**The task**
If a line in the entries below includes the string "black", copy it out.

● ● ● ●

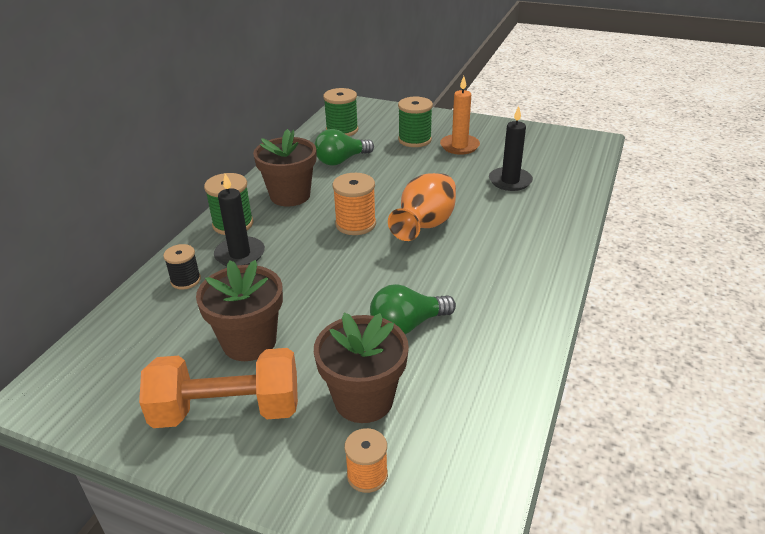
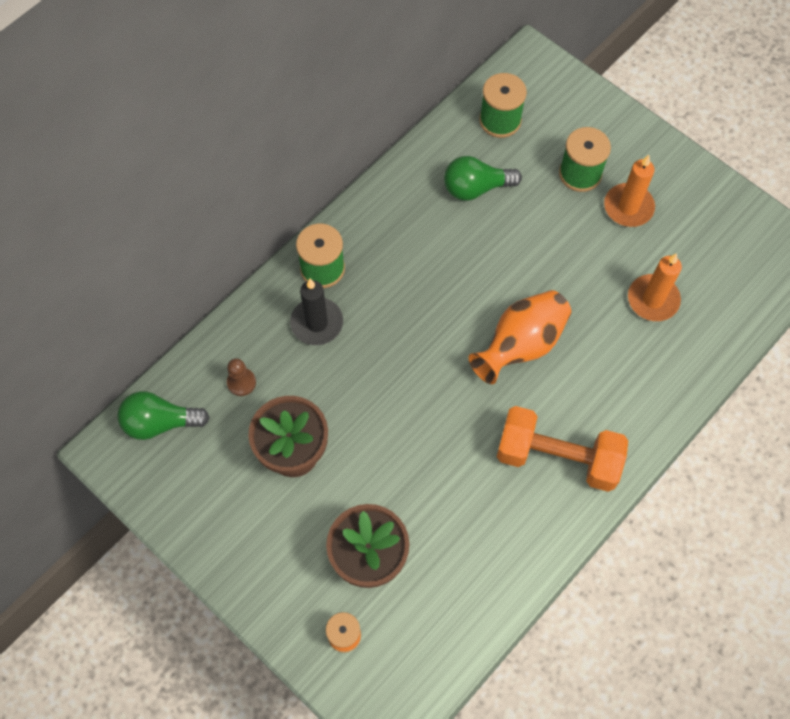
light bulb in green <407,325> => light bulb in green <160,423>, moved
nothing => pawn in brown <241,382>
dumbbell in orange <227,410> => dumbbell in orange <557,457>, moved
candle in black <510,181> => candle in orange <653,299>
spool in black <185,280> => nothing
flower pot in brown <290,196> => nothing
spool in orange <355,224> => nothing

● ● ● ●

**Written answer**
candle in black <510,181> => candle in orange <653,299>
spool in black <185,280> => nothing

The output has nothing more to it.